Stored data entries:
[Start of Attachment]

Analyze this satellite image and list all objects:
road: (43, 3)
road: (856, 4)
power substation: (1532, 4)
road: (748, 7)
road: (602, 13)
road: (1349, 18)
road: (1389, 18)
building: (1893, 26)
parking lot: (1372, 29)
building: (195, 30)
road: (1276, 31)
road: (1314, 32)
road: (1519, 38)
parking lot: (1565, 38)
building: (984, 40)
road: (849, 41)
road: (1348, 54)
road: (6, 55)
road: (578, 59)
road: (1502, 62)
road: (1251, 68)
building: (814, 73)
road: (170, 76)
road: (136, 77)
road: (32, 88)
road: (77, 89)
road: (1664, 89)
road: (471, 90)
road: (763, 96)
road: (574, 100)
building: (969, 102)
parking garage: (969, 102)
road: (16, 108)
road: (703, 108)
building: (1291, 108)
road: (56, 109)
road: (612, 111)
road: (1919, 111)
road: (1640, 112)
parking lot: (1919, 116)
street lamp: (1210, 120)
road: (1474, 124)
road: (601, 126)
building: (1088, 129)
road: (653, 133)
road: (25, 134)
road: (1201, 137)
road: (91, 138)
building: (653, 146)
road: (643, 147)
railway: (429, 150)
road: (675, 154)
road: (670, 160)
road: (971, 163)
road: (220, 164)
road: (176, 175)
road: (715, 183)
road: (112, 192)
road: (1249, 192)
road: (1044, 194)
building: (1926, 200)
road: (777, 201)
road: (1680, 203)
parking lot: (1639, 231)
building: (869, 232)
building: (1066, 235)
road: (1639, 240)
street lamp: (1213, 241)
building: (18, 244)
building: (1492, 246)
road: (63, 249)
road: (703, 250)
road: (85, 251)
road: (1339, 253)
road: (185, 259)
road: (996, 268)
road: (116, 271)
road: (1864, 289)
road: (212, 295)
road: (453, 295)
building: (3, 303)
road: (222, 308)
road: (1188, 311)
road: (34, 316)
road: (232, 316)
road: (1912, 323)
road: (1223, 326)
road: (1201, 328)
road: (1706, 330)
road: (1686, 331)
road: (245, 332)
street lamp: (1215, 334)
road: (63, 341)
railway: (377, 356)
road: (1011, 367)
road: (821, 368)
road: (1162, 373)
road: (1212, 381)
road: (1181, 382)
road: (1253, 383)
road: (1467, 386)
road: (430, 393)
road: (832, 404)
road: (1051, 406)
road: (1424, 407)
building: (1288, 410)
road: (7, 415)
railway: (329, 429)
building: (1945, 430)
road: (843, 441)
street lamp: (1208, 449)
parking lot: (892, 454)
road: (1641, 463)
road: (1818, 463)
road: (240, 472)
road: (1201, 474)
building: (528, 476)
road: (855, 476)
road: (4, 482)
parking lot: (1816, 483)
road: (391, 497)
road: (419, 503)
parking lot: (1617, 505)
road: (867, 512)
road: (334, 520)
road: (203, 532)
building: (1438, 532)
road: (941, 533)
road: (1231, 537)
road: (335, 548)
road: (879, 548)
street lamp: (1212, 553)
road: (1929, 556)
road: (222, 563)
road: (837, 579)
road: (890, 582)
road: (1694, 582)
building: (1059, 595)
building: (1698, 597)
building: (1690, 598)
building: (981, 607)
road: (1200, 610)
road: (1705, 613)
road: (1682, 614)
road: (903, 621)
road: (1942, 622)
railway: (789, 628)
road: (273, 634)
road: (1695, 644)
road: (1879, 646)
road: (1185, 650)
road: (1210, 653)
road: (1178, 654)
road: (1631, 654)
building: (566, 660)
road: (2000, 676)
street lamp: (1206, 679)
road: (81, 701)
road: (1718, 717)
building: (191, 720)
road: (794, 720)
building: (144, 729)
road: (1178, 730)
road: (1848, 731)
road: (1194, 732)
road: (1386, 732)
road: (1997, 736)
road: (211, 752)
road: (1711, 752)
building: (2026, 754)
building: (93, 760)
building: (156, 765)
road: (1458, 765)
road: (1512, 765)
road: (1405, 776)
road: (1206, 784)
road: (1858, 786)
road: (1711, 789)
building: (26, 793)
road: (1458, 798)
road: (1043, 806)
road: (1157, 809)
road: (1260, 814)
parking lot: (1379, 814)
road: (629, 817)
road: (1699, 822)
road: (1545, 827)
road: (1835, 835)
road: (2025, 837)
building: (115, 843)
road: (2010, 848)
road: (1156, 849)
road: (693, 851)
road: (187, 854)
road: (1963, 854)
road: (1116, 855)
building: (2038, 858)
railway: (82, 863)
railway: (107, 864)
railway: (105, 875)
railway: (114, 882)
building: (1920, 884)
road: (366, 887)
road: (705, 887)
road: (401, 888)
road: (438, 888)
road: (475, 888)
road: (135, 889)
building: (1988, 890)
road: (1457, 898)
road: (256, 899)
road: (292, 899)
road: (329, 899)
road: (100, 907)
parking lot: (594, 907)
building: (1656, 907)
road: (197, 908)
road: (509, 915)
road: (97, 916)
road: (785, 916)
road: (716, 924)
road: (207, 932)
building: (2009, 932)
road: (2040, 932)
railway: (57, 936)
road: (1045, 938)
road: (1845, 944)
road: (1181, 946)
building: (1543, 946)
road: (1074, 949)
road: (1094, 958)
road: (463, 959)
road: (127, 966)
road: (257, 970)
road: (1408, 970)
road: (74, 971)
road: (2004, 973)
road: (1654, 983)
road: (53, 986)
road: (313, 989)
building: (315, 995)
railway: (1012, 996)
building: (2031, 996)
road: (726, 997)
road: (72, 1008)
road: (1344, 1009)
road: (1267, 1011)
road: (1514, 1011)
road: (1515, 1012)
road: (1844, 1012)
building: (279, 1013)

[End of Attachment]

• [Action item]:
Return every line of the data unchanged.

• [Exercise result]:
Analyze this satellite image and list all objects:
road: (43, 3)
road: (856, 4)
power substation: (1532, 4)
road: (748, 7)
road: (602, 13)
road: (1349, 18)
road: (1389, 18)
building: (1893, 26)
parking lot: (1372, 29)
building: (195, 30)
road: (1276, 31)
road: (1314, 32)
road: (1519, 38)
parking lot: (1565, 38)
building: (984, 40)
road: (849, 41)
road: (1348, 54)
road: (6, 55)
road: (578, 59)
road: (1502, 62)
road: (1251, 68)
building: (814, 73)
road: (170, 76)
road: (136, 77)
road: (32, 88)
road: (77, 89)
road: (1664, 89)
road: (471, 90)
road: (763, 96)
road: (574, 100)
building: (969, 102)
parking garage: (969, 102)
road: (16, 108)
road: (703, 108)
building: (1291, 108)
road: (56, 109)
road: (612, 111)
road: (1919, 111)
road: (1640, 112)
parking lot: (1919, 116)
street lamp: (1210, 120)
road: (1474, 124)
road: (601, 126)
building: (1088, 129)
road: (653, 133)
road: (25, 134)
road: (1201, 137)
road: (91, 138)
building: (653, 146)
road: (643, 147)
railway: (429, 150)
road: (675, 154)
road: (670, 160)
road: (971, 163)
road: (220, 164)
road: (176, 175)
road: (715, 183)
road: (112, 192)
road: (1249, 192)
road: (1044, 194)
building: (1926, 200)
road: (777, 201)
road: (1680, 203)
parking lot: (1639, 231)
building: (869, 232)
building: (1066, 235)
road: (1639, 240)
street lamp: (1213, 241)
building: (18, 244)
building: (1492, 246)
road: (63, 249)
road: (703, 250)
road: (85, 251)
road: (1339, 253)
road: (185, 259)
road: (996, 268)
road: (116, 271)
road: (1864, 289)
road: (212, 295)
road: (453, 295)
building: (3, 303)
road: (222, 308)
road: (1188, 311)
road: (34, 316)
road: (232, 316)
road: (1912, 323)
road: (1223, 326)
road: (1201, 328)
road: (1706, 330)
road: (1686, 331)
road: (245, 332)
street lamp: (1215, 334)
road: (63, 341)
railway: (377, 356)
road: (1011, 367)
road: (821, 368)
road: (1162, 373)
road: (1212, 381)
road: (1181, 382)
road: (1253, 383)
road: (1467, 386)
road: (430, 393)
road: (832, 404)
road: (1051, 406)
road: (1424, 407)
building: (1288, 410)
road: (7, 415)
railway: (329, 429)
building: (1945, 430)
road: (843, 441)
street lamp: (1208, 449)
parking lot: (892, 454)
road: (1641, 463)
road: (1818, 463)
road: (240, 472)
road: (1201, 474)
building: (528, 476)
road: (855, 476)
road: (4, 482)
parking lot: (1816, 483)
road: (391, 497)
road: (419, 503)
parking lot: (1617, 505)
road: (867, 512)
road: (334, 520)
road: (203, 532)
building: (1438, 532)
road: (941, 533)
road: (1231, 537)
road: (335, 548)
road: (879, 548)
street lamp: (1212, 553)
road: (1929, 556)
road: (222, 563)
road: (837, 579)
road: (890, 582)
road: (1694, 582)
building: (1059, 595)
building: (1698, 597)
building: (1690, 598)
building: (981, 607)
road: (1200, 610)
road: (1705, 613)
road: (1682, 614)
road: (903, 621)
road: (1942, 622)
railway: (789, 628)
road: (273, 634)
road: (1695, 644)
road: (1879, 646)
road: (1185, 650)
road: (1210, 653)
road: (1178, 654)
road: (1631, 654)
building: (566, 660)
road: (2000, 676)
street lamp: (1206, 679)
road: (81, 701)
road: (1718, 717)
building: (191, 720)
road: (794, 720)
building: (144, 729)
road: (1178, 730)
road: (1848, 731)
road: (1194, 732)
road: (1386, 732)
road: (1997, 736)
road: (211, 752)
road: (1711, 752)
building: (2026, 754)
building: (93, 760)
building: (156, 765)
road: (1458, 765)
road: (1512, 765)
road: (1405, 776)
road: (1206, 784)
road: (1858, 786)
road: (1711, 789)
building: (26, 793)
road: (1458, 798)
road: (1043, 806)
road: (1157, 809)
road: (1260, 814)
parking lot: (1379, 814)
road: (629, 817)
road: (1699, 822)
road: (1545, 827)
road: (1835, 835)
road: (2025, 837)
building: (115, 843)
road: (2010, 848)
road: (1156, 849)
road: (693, 851)
road: (187, 854)
road: (1963, 854)
road: (1116, 855)
building: (2038, 858)
railway: (82, 863)
railway: (107, 864)
railway: (105, 875)
railway: (114, 882)
building: (1920, 884)
road: (366, 887)
road: (705, 887)
road: (401, 888)
road: (438, 888)
road: (475, 888)
road: (135, 889)
building: (1988, 890)
road: (1457, 898)
road: (256, 899)
road: (292, 899)
road: (329, 899)
road: (100, 907)
parking lot: (594, 907)
building: (1656, 907)
road: (197, 908)
road: (509, 915)
road: (97, 916)
road: (785, 916)
road: (716, 924)
road: (207, 932)
building: (2009, 932)
road: (2040, 932)
railway: (57, 936)
road: (1045, 938)
road: (1845, 944)
road: (1181, 946)
building: (1543, 946)
road: (1074, 949)
road: (1094, 958)
road: (463, 959)
road: (127, 966)
road: (257, 970)
road: (1408, 970)
road: (74, 971)
road: (2004, 973)
road: (1654, 983)
road: (53, 986)
road: (313, 989)
building: (315, 995)
railway: (1012, 996)
building: (2031, 996)
road: (726, 997)
road: (72, 1008)
road: (1344, 1009)
road: (1267, 1011)
road: (1514, 1011)
road: (1515, 1012)
road: (1844, 1012)
building: (279, 1013)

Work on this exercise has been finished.